[[ Supplied records open ]]
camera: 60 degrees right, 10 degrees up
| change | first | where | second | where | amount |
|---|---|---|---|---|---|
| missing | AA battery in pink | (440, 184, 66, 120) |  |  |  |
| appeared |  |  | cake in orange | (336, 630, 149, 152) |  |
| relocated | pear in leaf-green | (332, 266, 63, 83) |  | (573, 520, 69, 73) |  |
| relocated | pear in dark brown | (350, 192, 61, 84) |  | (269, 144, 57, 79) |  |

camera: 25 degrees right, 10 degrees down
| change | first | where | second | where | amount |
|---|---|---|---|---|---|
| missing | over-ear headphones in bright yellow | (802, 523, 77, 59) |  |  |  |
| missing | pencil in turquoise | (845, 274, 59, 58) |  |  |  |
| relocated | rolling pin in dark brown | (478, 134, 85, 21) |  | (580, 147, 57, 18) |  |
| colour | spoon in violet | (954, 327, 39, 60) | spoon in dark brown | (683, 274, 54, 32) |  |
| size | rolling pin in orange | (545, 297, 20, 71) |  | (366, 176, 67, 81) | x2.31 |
[[ Supplied records closed ]]
[[ Supplied records open ]]
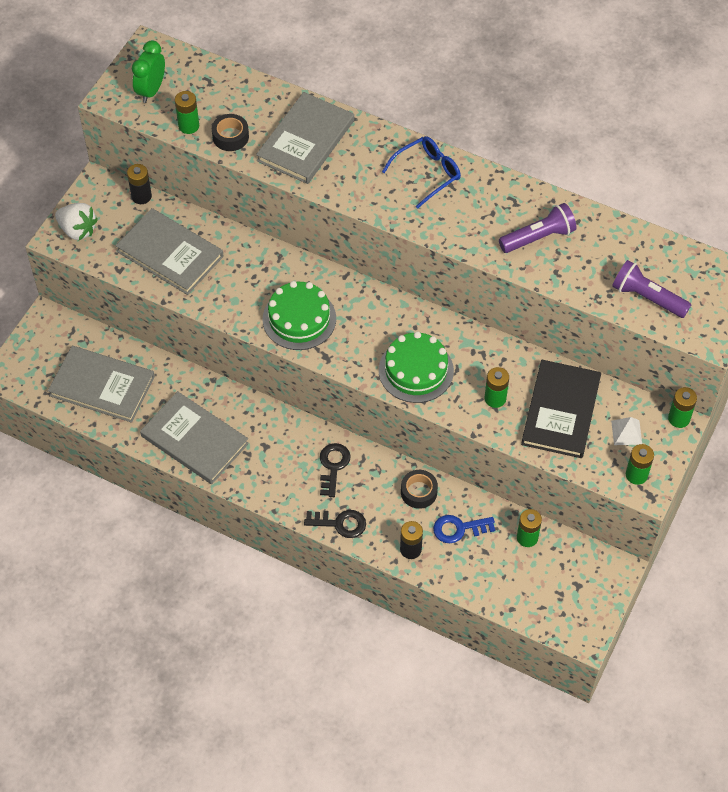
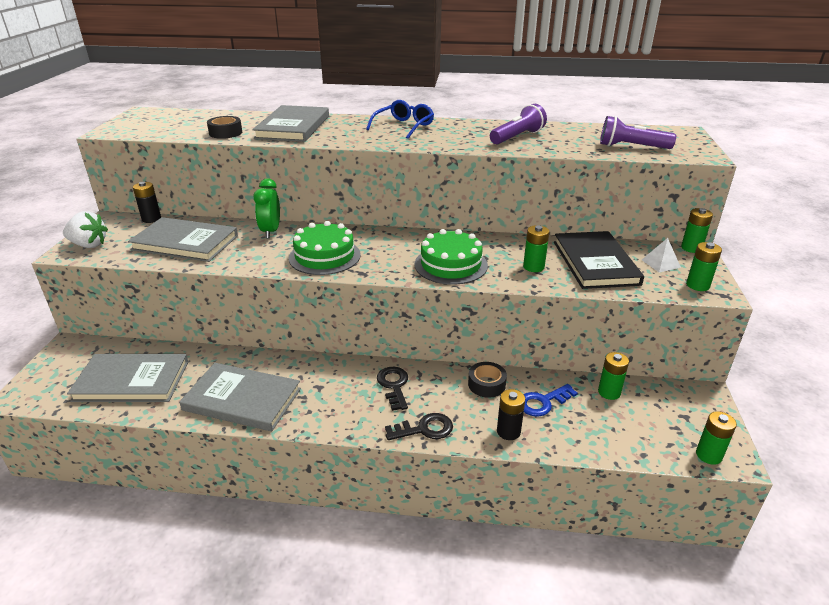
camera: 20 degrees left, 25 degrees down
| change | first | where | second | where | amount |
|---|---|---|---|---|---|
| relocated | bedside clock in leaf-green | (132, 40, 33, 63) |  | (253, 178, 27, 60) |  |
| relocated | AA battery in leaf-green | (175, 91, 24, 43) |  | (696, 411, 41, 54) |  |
[[ Supplied records closed ]]
| What is being asked |
Starting at the line that has "camera: 60 degrees right, 10 degrees up" and ending at the line that has "cake in orange", please write out the lines above exactly, leaving out all others.

| Solution to this problem |
camera: 60 degrees right, 10 degrees up
| change | first | where | second | where | amount |
|---|---|---|---|---|---|
| missing | AA battery in pink | (440, 184, 66, 120) |  |  |  |
| appeared |  |  | cake in orange | (336, 630, 149, 152) |  |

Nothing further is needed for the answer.